Object state comparisons:
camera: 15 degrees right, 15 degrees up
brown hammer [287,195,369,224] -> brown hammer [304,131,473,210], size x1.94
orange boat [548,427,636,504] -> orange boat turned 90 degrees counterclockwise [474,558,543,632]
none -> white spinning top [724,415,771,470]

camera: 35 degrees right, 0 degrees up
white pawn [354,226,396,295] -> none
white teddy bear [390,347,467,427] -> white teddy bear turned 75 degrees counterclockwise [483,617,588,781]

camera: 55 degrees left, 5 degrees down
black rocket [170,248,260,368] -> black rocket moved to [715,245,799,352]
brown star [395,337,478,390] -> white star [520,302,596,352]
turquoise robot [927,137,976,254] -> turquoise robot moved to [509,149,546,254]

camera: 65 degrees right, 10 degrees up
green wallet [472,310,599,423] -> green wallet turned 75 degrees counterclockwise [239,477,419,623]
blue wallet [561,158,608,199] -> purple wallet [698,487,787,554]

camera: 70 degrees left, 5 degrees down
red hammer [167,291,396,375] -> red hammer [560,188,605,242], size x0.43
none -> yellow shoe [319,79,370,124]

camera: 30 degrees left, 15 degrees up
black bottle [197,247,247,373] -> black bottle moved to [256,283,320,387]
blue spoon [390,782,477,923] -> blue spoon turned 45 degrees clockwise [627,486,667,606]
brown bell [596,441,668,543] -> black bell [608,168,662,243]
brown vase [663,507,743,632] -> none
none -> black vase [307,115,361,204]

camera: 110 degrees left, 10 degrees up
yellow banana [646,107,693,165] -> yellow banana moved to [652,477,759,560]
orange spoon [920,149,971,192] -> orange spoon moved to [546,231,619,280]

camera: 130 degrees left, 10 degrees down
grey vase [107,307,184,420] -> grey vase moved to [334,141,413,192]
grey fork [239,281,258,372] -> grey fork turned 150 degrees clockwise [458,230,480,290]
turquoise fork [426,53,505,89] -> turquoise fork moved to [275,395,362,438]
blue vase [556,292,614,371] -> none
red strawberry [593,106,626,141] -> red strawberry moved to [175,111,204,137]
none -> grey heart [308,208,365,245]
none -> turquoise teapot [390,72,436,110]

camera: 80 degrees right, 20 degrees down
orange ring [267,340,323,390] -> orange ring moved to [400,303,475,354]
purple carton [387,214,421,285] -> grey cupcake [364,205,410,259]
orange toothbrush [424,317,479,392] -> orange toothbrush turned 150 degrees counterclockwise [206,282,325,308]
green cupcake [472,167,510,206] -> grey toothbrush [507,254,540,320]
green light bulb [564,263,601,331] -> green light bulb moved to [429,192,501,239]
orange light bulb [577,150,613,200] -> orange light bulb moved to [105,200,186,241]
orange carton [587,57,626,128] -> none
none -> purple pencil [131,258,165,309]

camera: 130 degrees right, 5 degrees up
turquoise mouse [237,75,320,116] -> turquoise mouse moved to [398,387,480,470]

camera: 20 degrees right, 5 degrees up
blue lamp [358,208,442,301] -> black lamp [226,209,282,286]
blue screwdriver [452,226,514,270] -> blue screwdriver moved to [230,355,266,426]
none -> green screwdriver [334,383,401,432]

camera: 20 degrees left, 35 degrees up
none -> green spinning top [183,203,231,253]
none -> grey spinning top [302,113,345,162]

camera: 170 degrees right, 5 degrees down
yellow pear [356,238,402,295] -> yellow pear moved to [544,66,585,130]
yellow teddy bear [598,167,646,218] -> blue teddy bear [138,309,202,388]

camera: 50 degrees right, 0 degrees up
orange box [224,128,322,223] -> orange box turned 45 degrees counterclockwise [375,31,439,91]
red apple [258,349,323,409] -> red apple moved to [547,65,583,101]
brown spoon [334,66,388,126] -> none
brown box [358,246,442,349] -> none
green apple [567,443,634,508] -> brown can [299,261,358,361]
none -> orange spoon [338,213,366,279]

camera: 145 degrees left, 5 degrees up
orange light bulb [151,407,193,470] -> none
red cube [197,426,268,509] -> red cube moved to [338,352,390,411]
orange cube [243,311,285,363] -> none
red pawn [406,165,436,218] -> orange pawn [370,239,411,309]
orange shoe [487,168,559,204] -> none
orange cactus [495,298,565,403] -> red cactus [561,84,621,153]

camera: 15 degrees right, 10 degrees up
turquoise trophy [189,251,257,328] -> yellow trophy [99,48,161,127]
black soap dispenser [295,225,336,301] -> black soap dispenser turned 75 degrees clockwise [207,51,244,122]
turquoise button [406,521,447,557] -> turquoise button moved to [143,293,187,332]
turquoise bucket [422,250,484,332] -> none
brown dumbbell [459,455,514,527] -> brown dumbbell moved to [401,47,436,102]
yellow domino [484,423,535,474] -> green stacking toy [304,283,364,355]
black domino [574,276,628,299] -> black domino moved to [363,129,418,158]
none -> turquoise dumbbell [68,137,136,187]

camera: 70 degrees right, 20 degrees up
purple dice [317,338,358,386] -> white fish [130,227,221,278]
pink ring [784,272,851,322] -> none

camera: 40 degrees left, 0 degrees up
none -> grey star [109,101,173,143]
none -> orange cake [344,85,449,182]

Work required:
Show, from the entries above, every line that includes the string "star".

Response:
brown star [395,337,478,390] -> white star [520,302,596,352]
none -> grey star [109,101,173,143]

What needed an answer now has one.